▶ [Supplied data]:
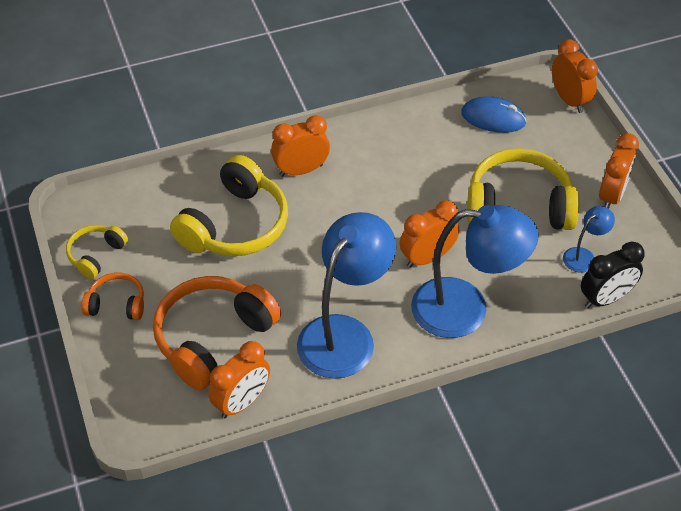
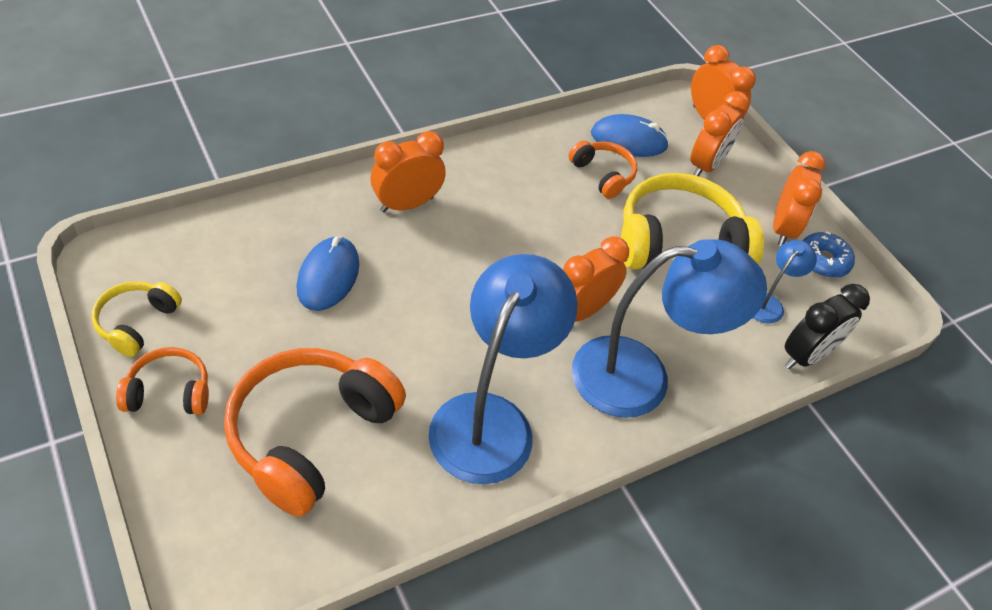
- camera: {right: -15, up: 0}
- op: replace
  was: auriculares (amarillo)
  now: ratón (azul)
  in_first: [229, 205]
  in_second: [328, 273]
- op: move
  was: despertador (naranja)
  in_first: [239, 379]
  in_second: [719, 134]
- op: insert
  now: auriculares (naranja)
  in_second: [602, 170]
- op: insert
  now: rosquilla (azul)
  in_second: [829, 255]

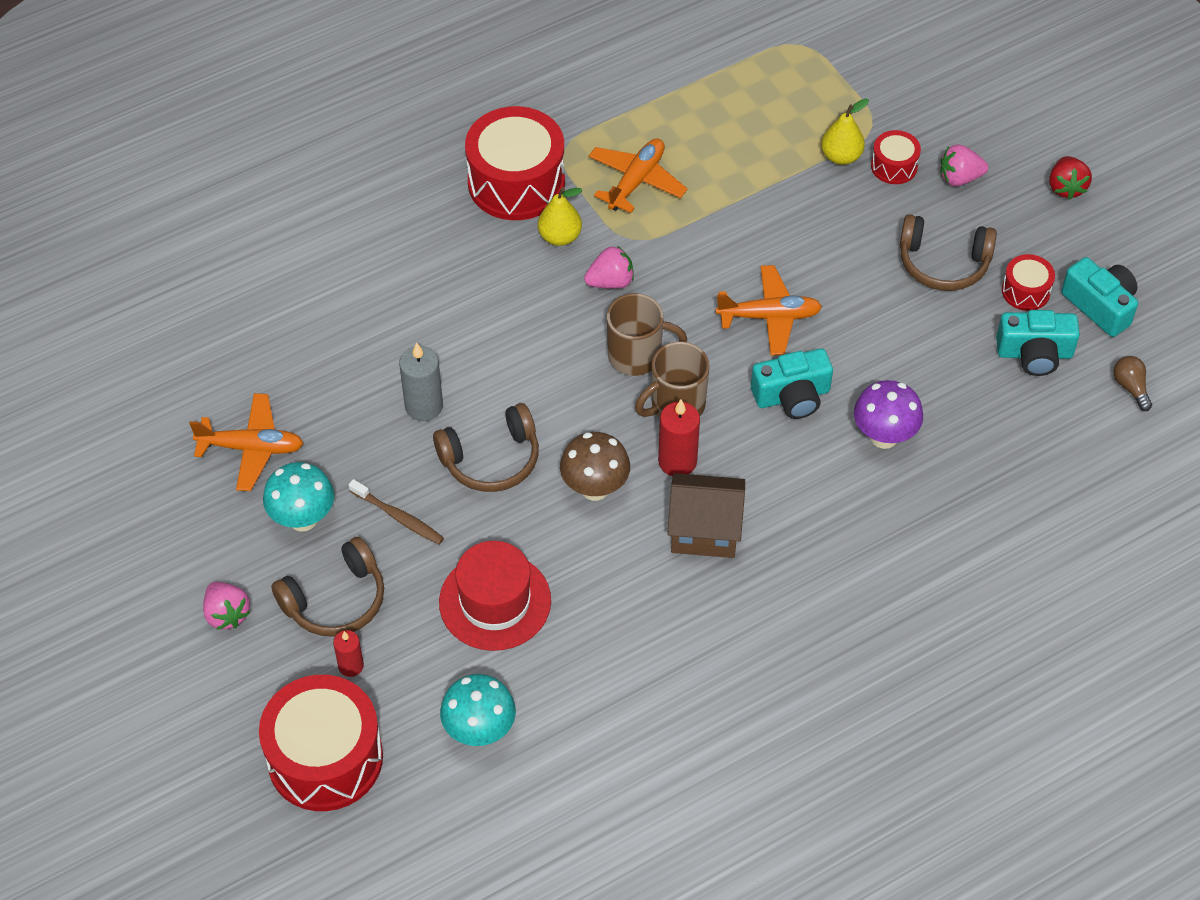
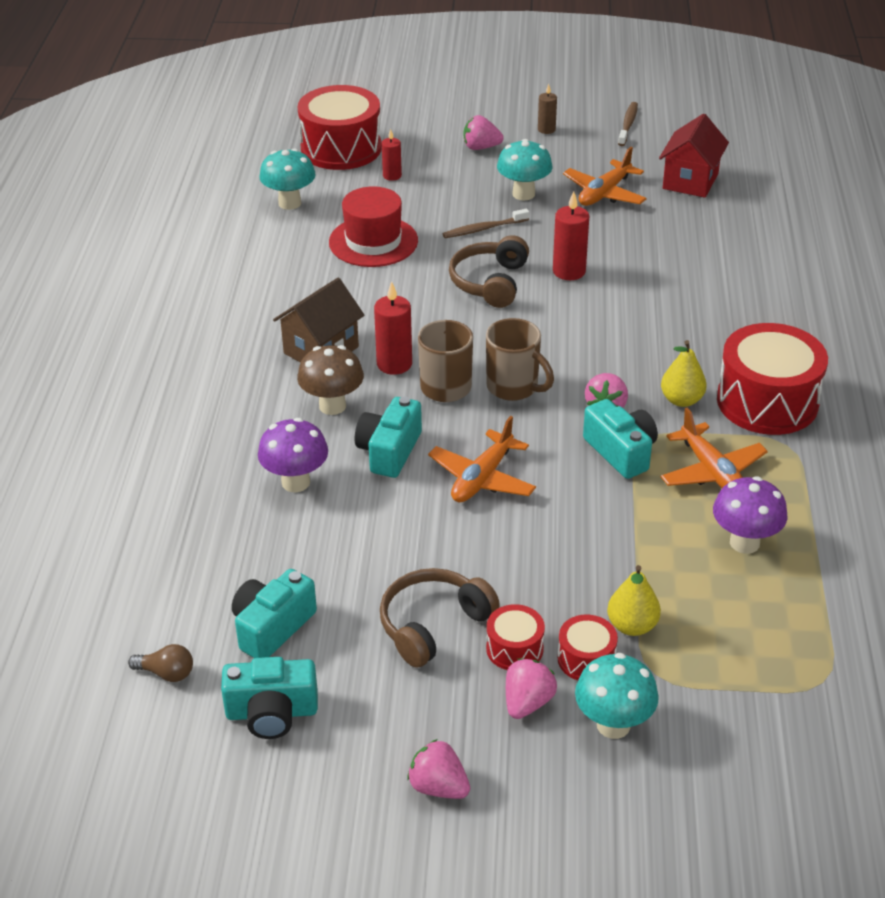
- camera: {right: 125, up: -15}
- op: delete
  was: auriculares (marrón)
  in_first: [327, 587]
- op: recolor
  was: vela (gris)
  now: vela (rojo)
  in_first: [421, 382]
  in_second: [571, 235]
- op: move
  was: seta (marrón)
  in_first: [595, 466]
  in_second: [330, 380]
- op: rotate
  was: taza (marrón)
  in_first: [647, 334]
  in_second: [520, 359]
  clockwise: -90
- op: move
  was: tambor (rojo)
  in_first: [1028, 282]
  in_second: [515, 637]
- op: recolor
  was: fresa (rojo)
  now: fresa (rosa)
  in_first: [1070, 178]
  in_second: [438, 769]
- op: insert
  now: vela (marrón)
  in_second: [547, 109]
- op: insert
  now: seta (turquesa)
  in_second: [617, 696]
- op: insert
  now: cámara (turquesa)
  in_second: [620, 439]
- op: insert
  now: cepillo de dientes (marrón)
  in_second: [628, 124]
- op: insert
  now: casa (rojo)
  in_second: [694, 156]
- op: insert
  now: seta (morado)
  in_second: [750, 515]

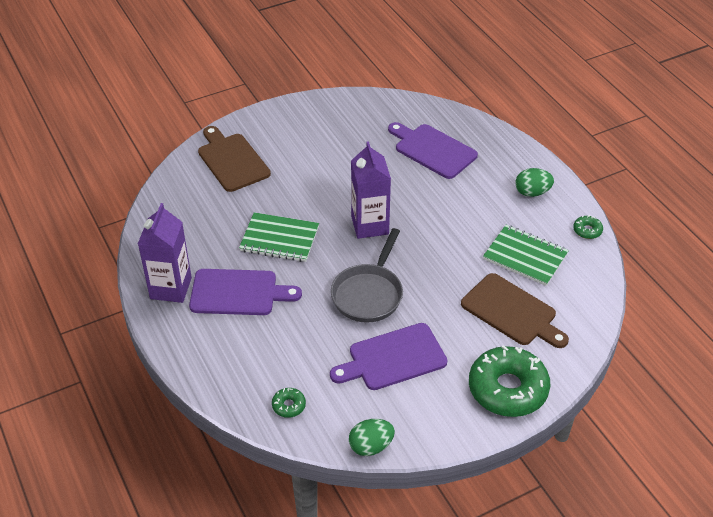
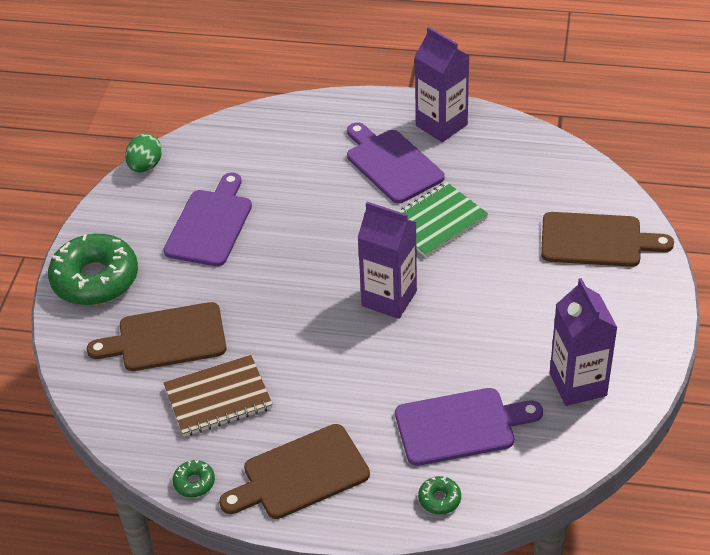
- camera: {right: 130, up: 0}
- op: rotate
  was: tabla de cortar (morado)
  in_first: [245, 292]
  in_second: [396, 162]
  clockwise: 105
- op: move
  was: rosquilla (verde)
  in_first: [289, 403]
  in_second: [439, 495]
- op: delete
  was: sartén (gris)
  in_first: [367, 275]
- op: recolor
  was: cuaderno (verde)
  now: cuaderno (marrón)
  in_first: [526, 255]
  in_second: [218, 396]
- op: replace
  was: huevo (verde)
  now: tabla de cortar (marrón)
  in_first: [535, 182]
  in_second: [294, 471]
- op: insert
  now: cartón de leche (morado)
  in_second: [584, 342]

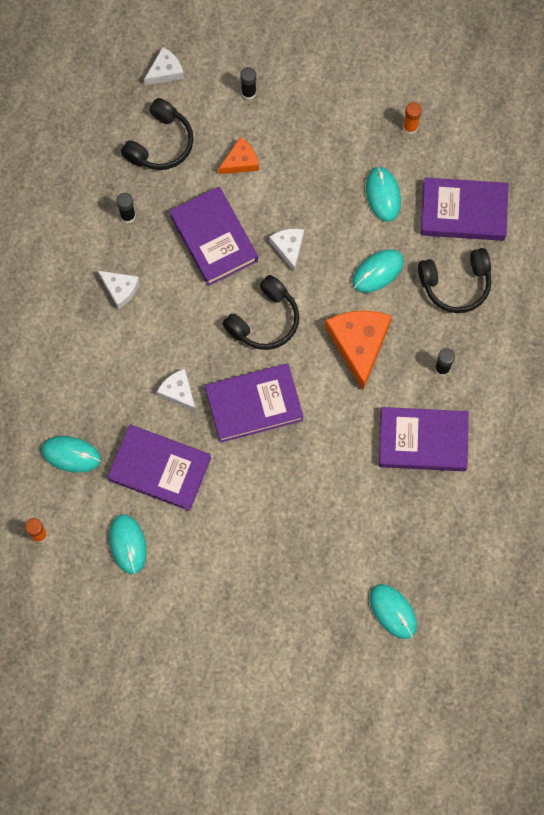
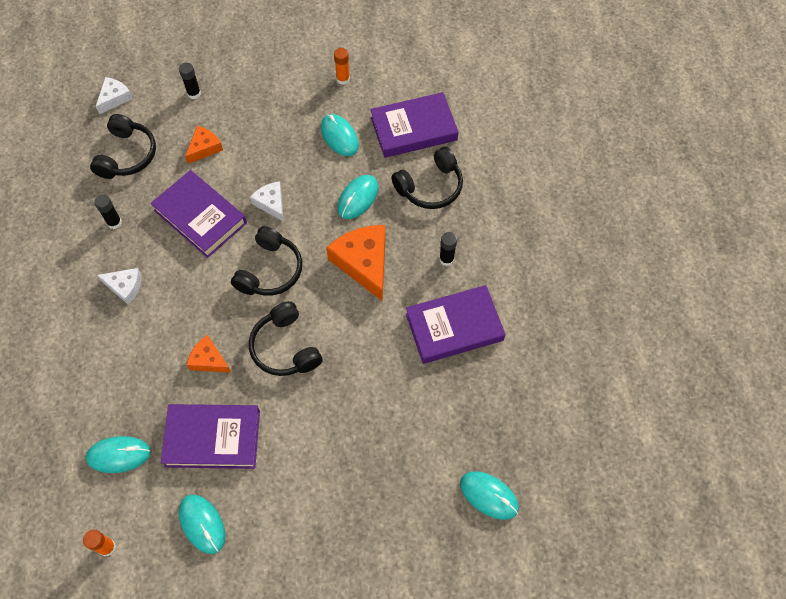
- camera: {right: -20, up: -10}
- op: recolor
  was: queso (blanco)
  now: queso (naranja)
  in_first: [176, 390]
  in_second: [208, 353]
- op: replace
  was: libro (morado)
  now: auriculares (negro)
  in_first: [254, 403]
  in_second: [285, 338]

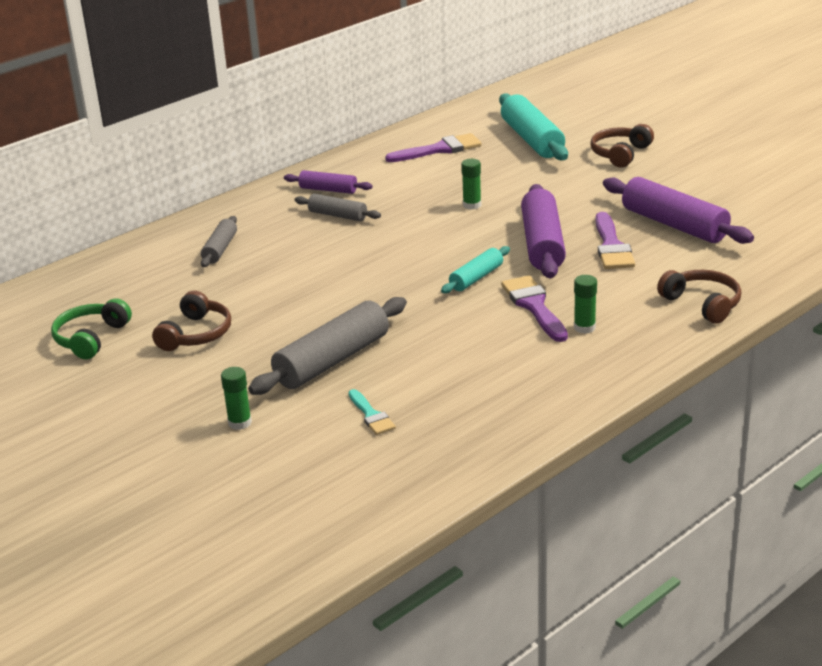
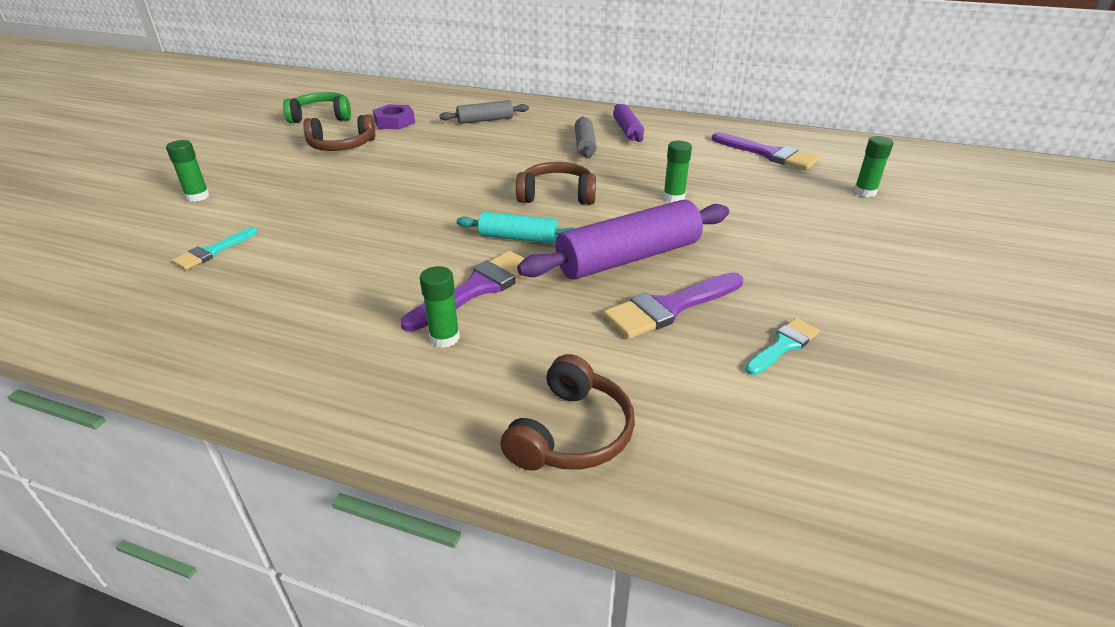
- camera: {right: 60, up: 5}
- op: delete
  was: rodillo (gris)
  in_first: [327, 346]
- op: replace
  was: rodillo (turquesa)
  now: barra de pegamento (verde)
  in_first: [533, 127]
  in_second: [873, 166]
- op: move
  was: auriculares (marrón)
  in_first: [622, 146]
  in_second: [556, 183]
- op: replace
  was: rodillo (morado)
  now: pincel (turquesa)
  in_first: [678, 210]
  in_second: [782, 346]
- op: insert
  now: tuerca (morado)
  in_second: [394, 116]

▶ [What you are asked to do]: Where the data above reaches the line holding "in_first: [229, 205]", begin printing, and stop after the line holding "now: rosquilla (azul)". Each line must be reproduced exactly, with nothing else added.

▶ [Reply]:
  in_first: [229, 205]
  in_second: [328, 273]
- op: move
  was: despertador (naranja)
  in_first: [239, 379]
  in_second: [719, 134]
- op: insert
  now: auriculares (naranja)
  in_second: [602, 170]
- op: insert
  now: rosquilla (azul)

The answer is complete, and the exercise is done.